* **YOUR INSTRUCTIONS**
Please reproduce all the data exactly as written and omit the pictures.

* **PROVIDED MATERIAL**
--------------------

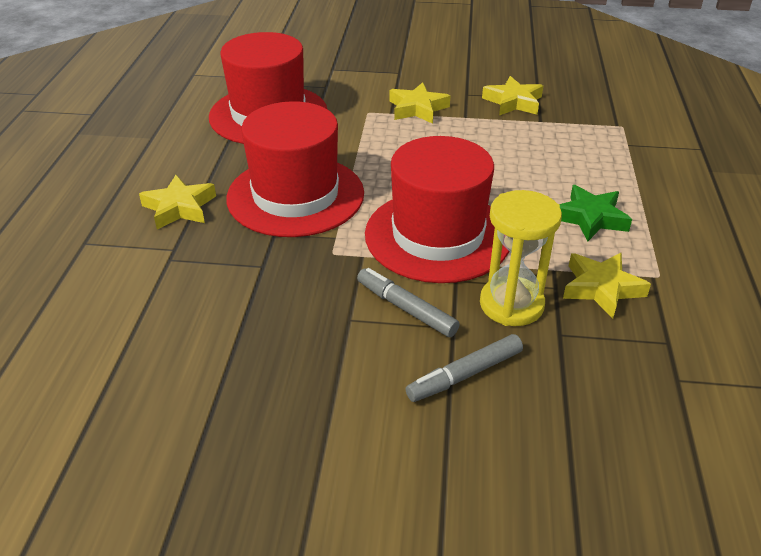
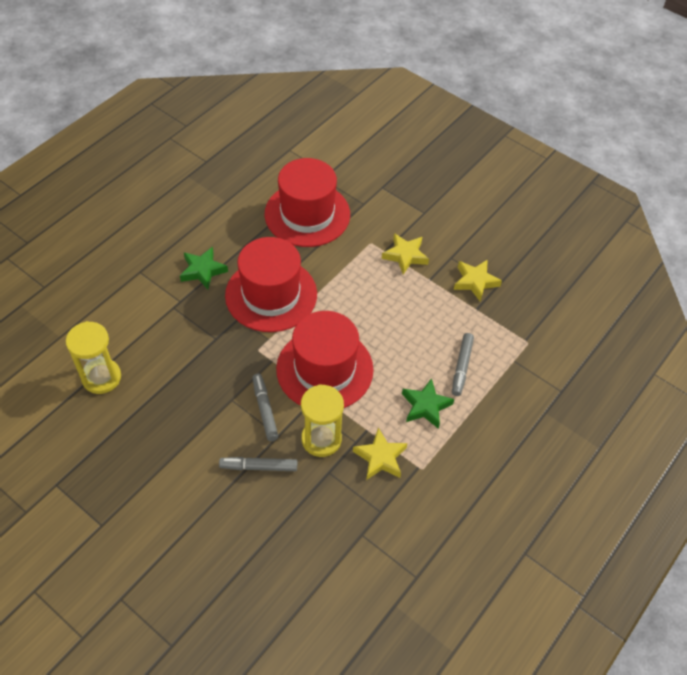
camera: 30 degrees right, 15 degrees up
(120, 385) = (101, 377): none -> yellow hourglass
(179, 207) = (203, 270): yellow star -> green star
(585, 170) = (462, 367): none -> grey marker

--------------------

* **EXERCISE RESULT**
camera: 30 degrees right, 15 degrees up
(120, 385) = (101, 377): none -> yellow hourglass
(179, 207) = (203, 270): yellow star -> green star
(585, 170) = (462, 367): none -> grey marker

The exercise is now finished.